▶ [Exercise brief] Please reproduce the data exactly and omit the pictures.

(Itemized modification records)

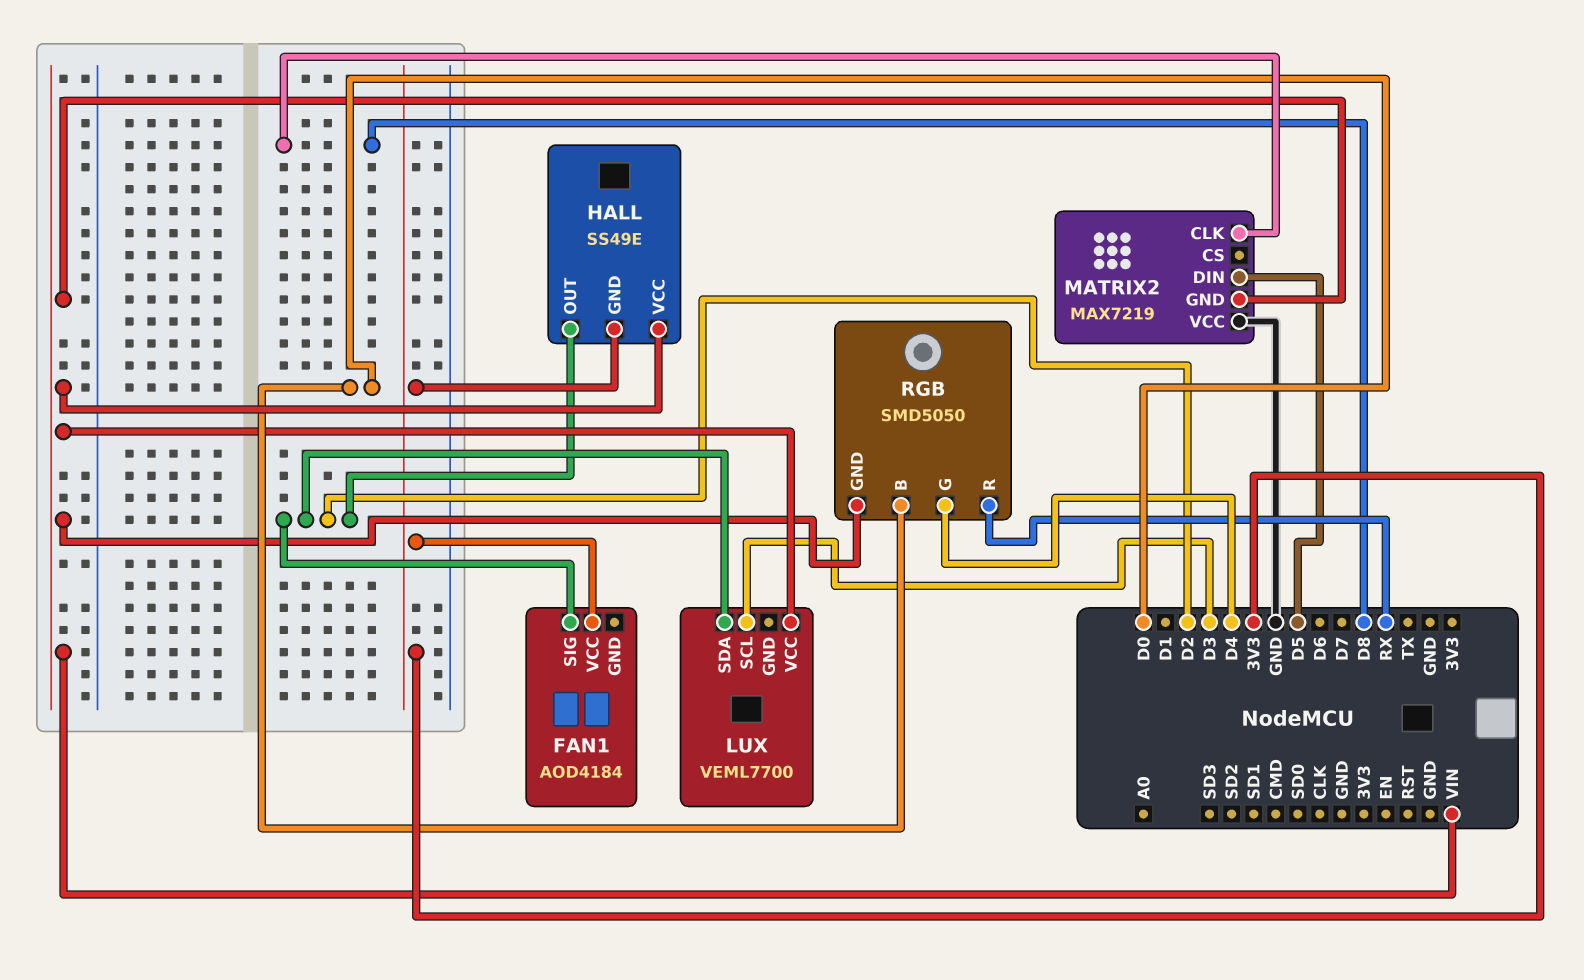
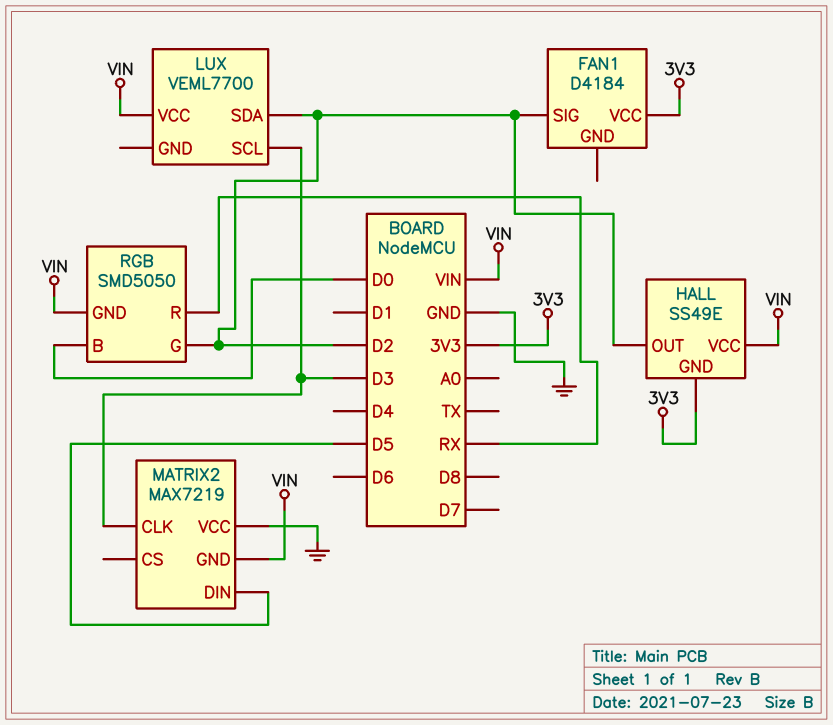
FAN1: AOD4184 -> D4184
MATRIX2 pin CLK: D8 -> D3
RGB pin G: D4 -> D2

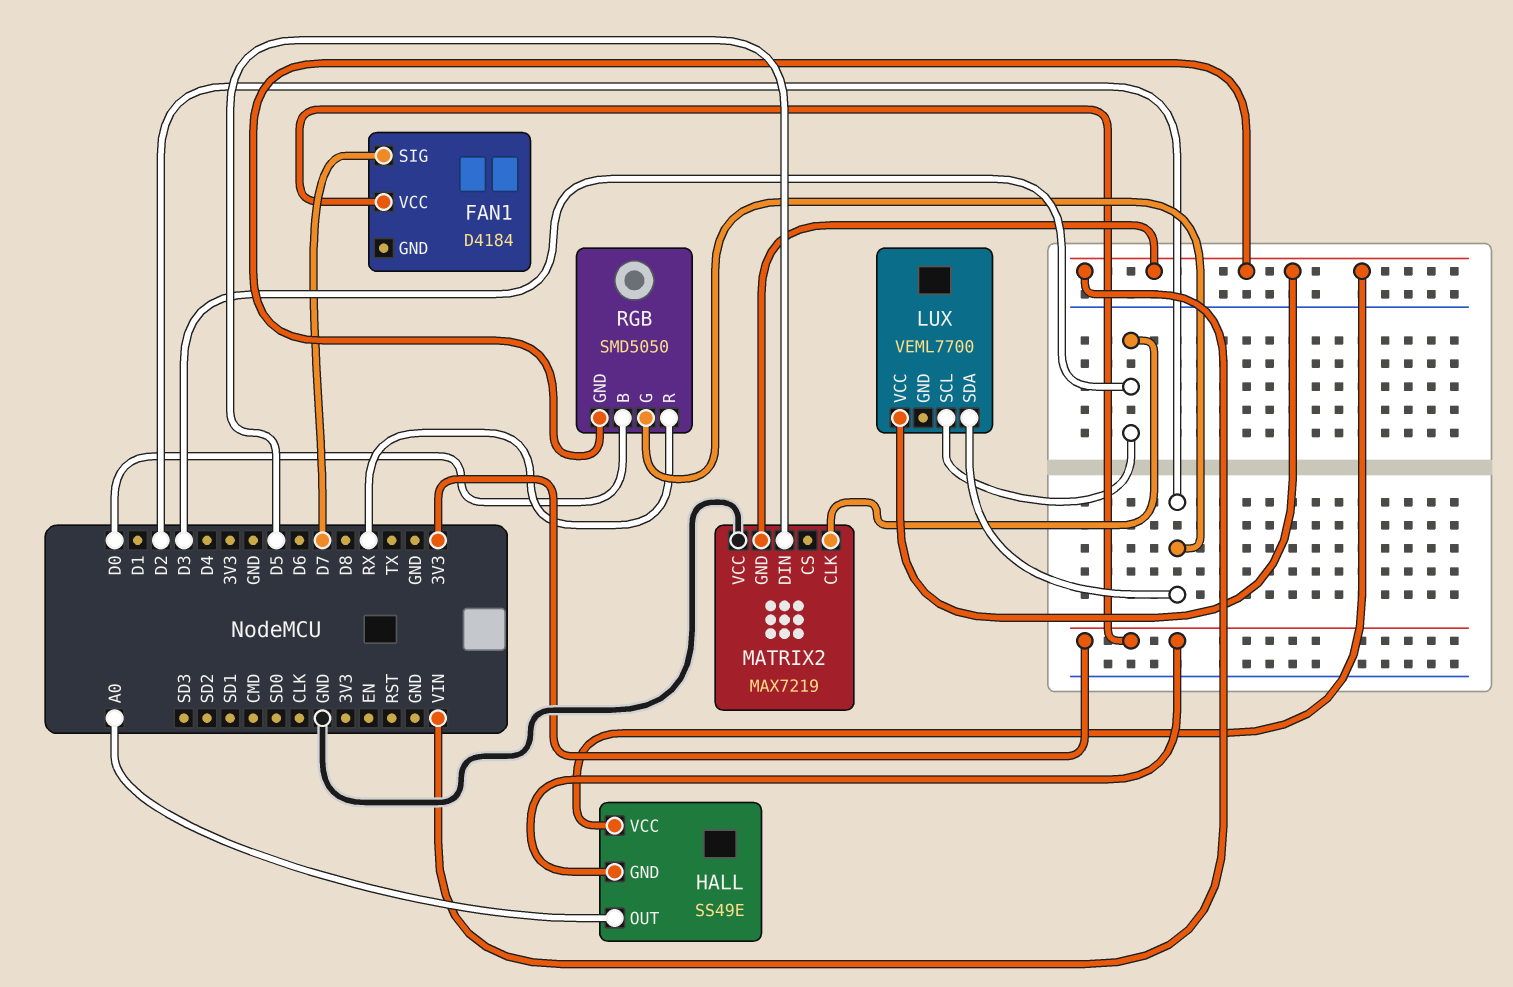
FAN1 pin SIG: D2 -> D7
HALL pin OUT: D2 -> A0

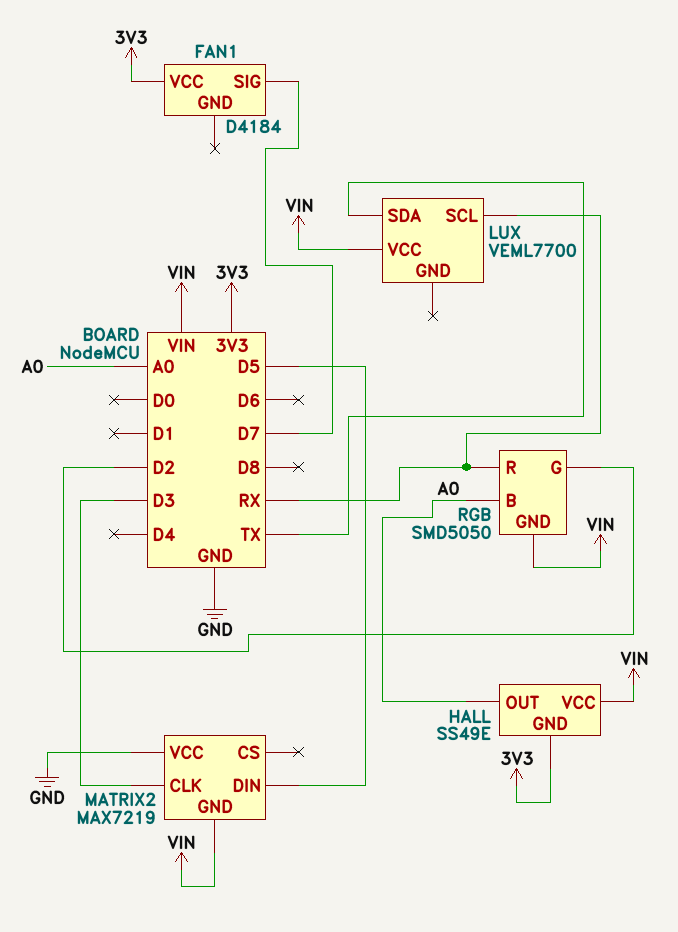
LUX pin SCL: D3 -> RX
LUX pin SDA: D2 -> TX
RGB pin B: D0 -> A0

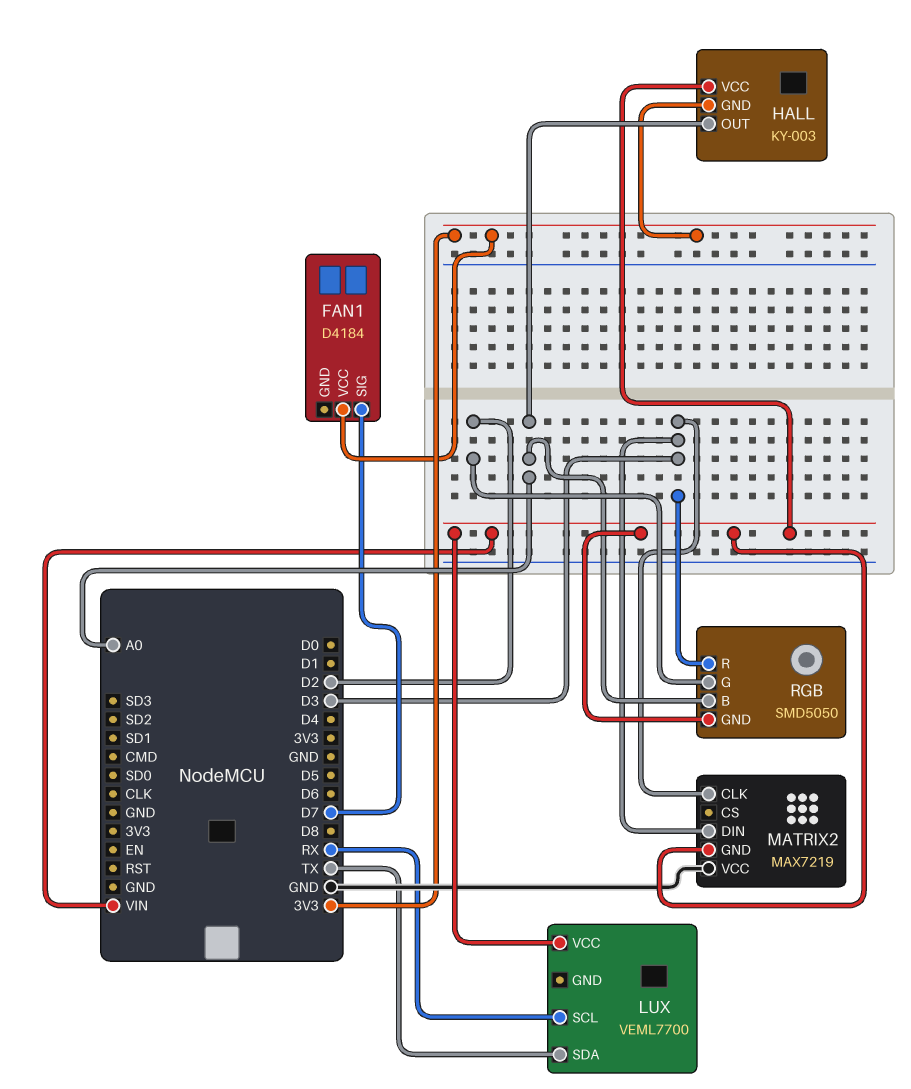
HALL: SS49E -> KY-003
MATRIX2 pin DIN: D5 -> D3
RGB pin R: RX -> D3

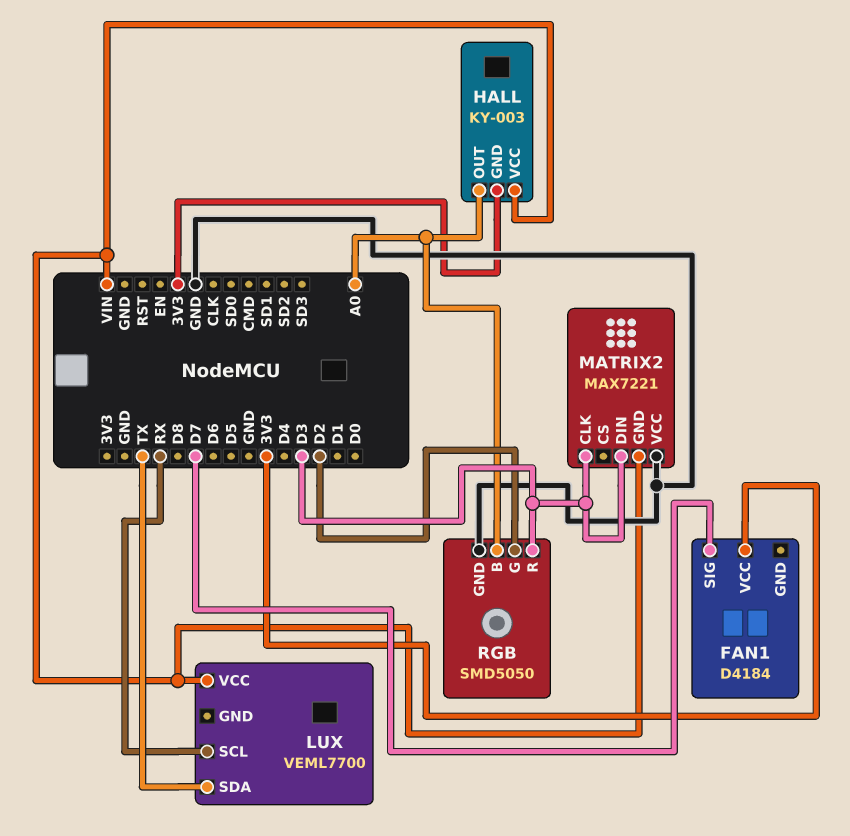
MATRIX2: MAX7219 -> MAX7221
RGB pin GND: VIN -> GND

▶ [Answer to this exercise]
FAN1: AOD4184 -> D4184
MATRIX2 pin CLK: D8 -> D3
RGB pin G: D4 -> D2

FAN1 pin SIG: D2 -> D7
HALL pin OUT: D2 -> A0

LUX pin SCL: D3 -> RX
LUX pin SDA: D2 -> TX
RGB pin B: D0 -> A0

HALL: SS49E -> KY-003
MATRIX2 pin DIN: D5 -> D3
RGB pin R: RX -> D3

MATRIX2: MAX7219 -> MAX7221
RGB pin GND: VIN -> GND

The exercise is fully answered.